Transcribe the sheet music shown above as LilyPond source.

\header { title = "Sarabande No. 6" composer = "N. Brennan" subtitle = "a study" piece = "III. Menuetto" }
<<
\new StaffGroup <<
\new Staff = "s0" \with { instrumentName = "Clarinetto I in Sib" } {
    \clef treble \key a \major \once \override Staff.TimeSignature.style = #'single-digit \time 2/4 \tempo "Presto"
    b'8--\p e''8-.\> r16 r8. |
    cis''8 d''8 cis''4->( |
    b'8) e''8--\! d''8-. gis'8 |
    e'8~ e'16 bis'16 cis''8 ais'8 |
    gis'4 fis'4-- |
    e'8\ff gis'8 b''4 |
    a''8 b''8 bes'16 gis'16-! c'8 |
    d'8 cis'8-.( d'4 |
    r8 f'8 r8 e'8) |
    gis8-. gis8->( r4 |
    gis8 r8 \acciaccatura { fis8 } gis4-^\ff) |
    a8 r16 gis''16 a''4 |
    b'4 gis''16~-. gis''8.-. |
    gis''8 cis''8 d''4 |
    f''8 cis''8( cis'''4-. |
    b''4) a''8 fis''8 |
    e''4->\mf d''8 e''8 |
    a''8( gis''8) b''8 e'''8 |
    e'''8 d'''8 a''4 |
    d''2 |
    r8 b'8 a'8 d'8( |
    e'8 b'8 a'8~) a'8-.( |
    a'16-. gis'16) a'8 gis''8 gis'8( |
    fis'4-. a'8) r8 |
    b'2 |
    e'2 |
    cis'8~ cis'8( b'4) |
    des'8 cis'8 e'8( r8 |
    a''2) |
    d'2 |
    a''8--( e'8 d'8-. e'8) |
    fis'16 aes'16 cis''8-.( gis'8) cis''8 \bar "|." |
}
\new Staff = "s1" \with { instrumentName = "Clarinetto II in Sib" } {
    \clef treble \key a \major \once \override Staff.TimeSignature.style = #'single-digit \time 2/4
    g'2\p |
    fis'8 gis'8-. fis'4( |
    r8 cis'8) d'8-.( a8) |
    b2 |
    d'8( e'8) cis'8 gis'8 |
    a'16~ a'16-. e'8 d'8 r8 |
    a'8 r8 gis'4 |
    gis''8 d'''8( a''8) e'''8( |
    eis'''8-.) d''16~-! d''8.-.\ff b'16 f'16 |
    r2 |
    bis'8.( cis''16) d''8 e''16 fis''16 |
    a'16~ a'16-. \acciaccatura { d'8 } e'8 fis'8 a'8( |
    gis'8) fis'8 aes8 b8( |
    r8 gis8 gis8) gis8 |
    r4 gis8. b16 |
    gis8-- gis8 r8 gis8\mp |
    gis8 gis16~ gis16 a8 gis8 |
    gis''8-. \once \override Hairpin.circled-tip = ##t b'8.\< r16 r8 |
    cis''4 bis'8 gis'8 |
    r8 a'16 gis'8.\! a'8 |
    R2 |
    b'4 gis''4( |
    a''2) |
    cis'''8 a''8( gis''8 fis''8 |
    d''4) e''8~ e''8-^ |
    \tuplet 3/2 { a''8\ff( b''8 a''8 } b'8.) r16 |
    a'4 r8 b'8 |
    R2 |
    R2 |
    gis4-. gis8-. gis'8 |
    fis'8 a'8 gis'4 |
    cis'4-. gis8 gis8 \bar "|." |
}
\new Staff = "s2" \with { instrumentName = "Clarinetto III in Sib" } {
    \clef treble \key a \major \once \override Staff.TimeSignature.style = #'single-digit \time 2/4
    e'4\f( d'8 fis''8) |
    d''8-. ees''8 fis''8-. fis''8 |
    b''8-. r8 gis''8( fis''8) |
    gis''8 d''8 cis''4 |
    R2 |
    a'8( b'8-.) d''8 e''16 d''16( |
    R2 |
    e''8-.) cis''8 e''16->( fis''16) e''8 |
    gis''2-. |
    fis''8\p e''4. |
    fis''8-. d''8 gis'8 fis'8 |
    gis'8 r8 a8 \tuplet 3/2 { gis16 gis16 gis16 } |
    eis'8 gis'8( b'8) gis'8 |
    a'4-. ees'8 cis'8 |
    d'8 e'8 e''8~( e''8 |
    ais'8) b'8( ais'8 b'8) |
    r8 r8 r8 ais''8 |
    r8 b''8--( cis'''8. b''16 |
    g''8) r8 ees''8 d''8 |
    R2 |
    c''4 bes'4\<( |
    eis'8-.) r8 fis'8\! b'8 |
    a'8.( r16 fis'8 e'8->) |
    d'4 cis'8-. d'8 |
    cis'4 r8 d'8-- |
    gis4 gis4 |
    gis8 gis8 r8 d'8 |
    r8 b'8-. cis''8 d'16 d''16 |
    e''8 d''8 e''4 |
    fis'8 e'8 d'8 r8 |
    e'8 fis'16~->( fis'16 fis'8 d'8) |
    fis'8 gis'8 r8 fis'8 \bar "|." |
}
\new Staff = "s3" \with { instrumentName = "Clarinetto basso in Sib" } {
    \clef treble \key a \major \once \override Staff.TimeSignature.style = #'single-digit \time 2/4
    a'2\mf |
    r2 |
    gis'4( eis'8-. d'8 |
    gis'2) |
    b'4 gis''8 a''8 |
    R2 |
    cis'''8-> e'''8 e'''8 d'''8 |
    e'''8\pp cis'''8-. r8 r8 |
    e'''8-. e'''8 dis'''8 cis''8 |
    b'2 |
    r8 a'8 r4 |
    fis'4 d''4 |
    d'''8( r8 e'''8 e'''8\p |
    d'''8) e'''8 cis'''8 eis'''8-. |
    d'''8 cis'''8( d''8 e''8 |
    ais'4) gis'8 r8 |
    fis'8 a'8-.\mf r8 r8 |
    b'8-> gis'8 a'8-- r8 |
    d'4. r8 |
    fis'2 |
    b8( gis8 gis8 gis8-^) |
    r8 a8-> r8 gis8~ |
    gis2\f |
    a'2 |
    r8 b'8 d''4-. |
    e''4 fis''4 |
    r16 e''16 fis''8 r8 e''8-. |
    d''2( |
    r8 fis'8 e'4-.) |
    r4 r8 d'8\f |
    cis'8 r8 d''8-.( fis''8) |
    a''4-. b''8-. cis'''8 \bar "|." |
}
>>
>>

- **Exercise prompt**:
Count the lines in the rows above that contain the string "instrumentName", treating uppercase and lowercase as different, and give only that number.

- **Written answer**:
4